__DATA RECORDS__.
++++++++++++++++++++
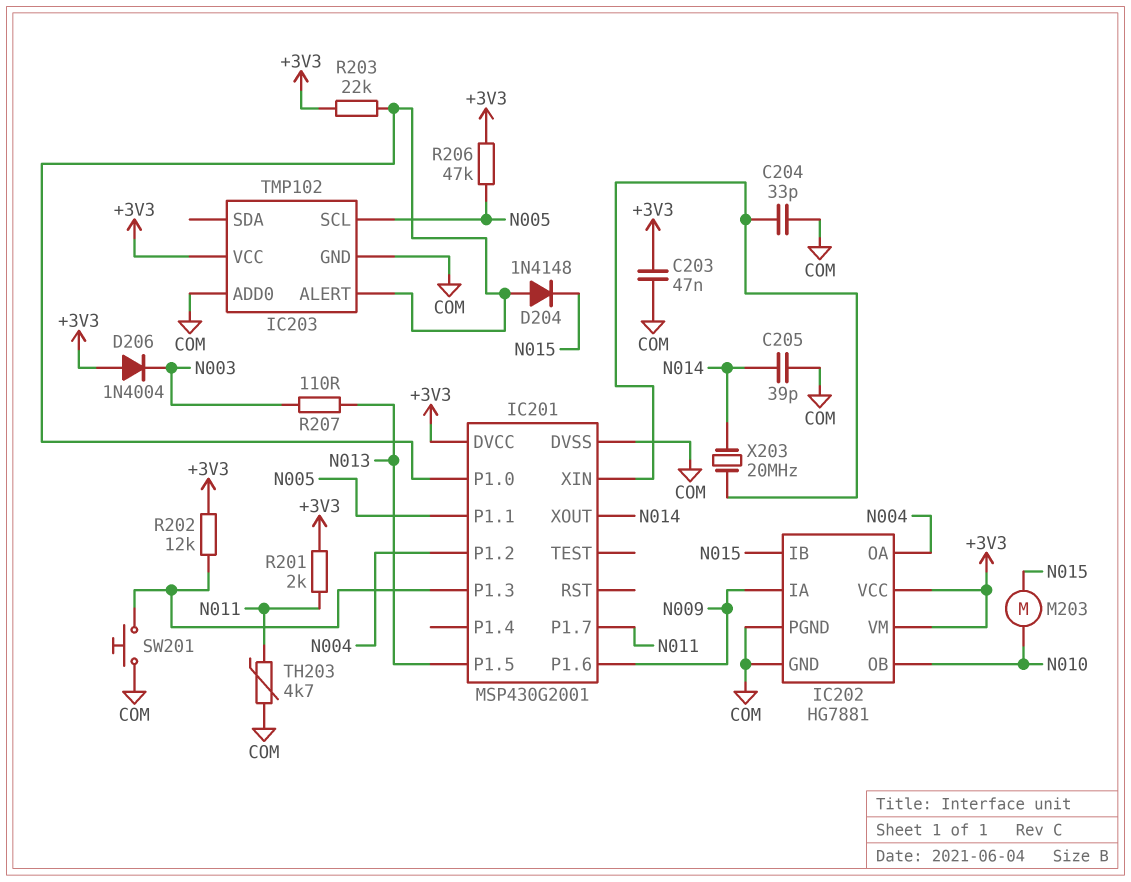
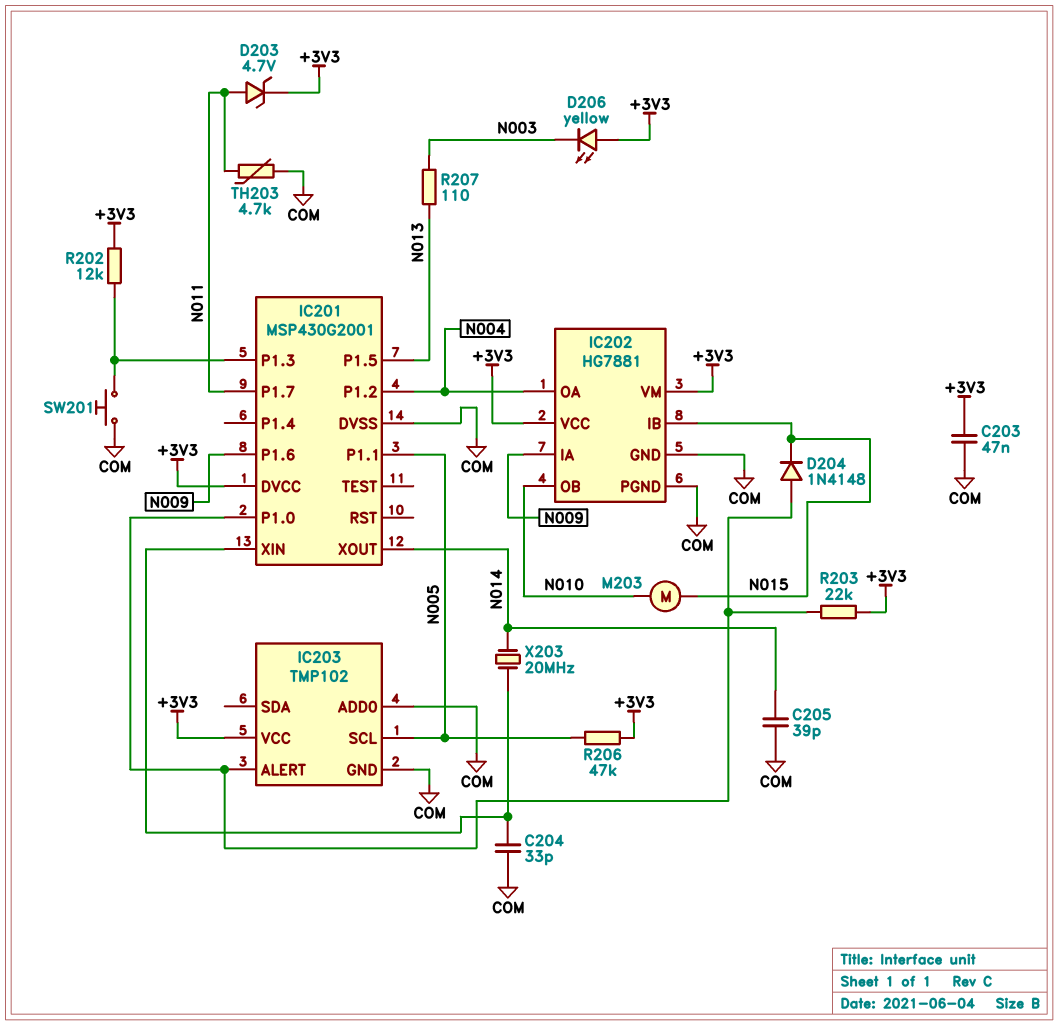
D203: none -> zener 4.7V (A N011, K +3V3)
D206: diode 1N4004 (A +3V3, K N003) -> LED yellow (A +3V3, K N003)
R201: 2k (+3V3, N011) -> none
++++++++++++++++++++
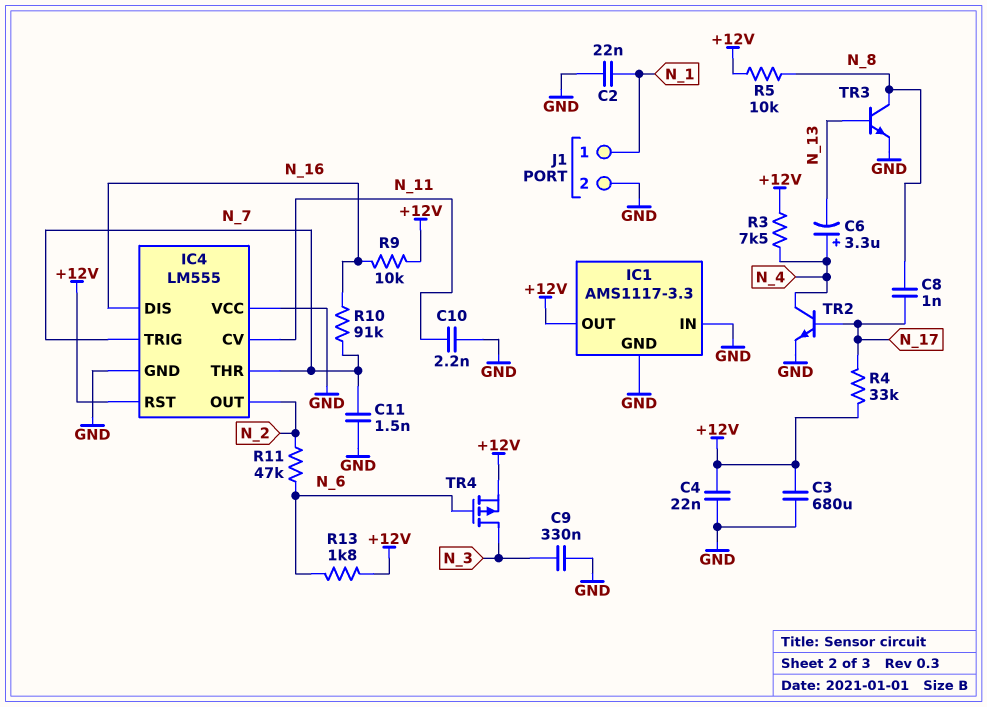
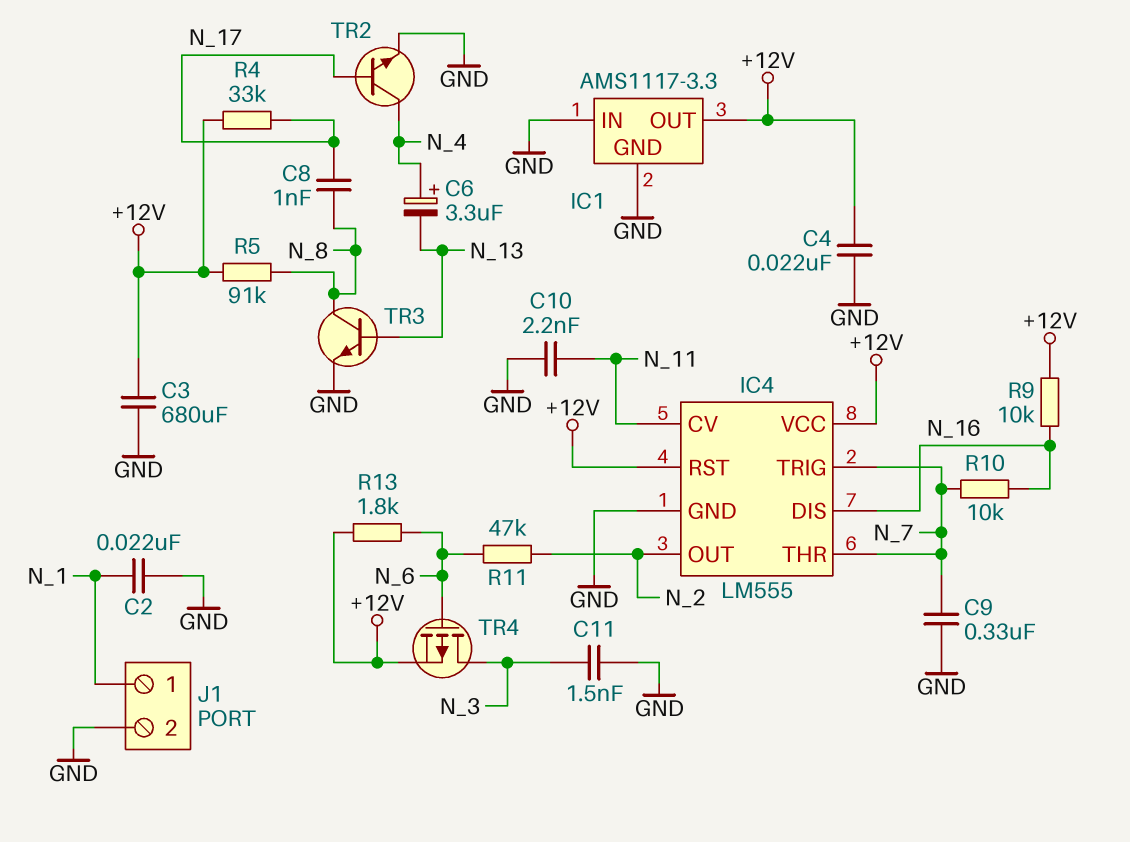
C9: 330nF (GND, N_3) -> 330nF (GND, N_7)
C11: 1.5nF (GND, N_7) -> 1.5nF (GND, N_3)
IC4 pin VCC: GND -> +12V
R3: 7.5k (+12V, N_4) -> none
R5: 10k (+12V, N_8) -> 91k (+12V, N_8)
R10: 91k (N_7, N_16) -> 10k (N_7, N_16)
++++++++++++++++++++
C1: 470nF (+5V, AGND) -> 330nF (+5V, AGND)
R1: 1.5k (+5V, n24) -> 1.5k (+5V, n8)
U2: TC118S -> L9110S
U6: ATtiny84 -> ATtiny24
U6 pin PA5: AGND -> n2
++++++++++++++++++++
__WHAT THIS TASK INVOLVES__. Could you reproduce exactly the lines of the entries above, from the one with "D203: none -> zener 4.7V (A N011, K +3V3)" through the one with "R201: 2k (+3V3, N011) -> none", and nothing else?

__EXERCISE ANSWER__.
D203: none -> zener 4.7V (A N011, K +3V3)
D206: diode 1N4004 (A +3V3, K N003) -> LED yellow (A +3V3, K N003)
R201: 2k (+3V3, N011) -> none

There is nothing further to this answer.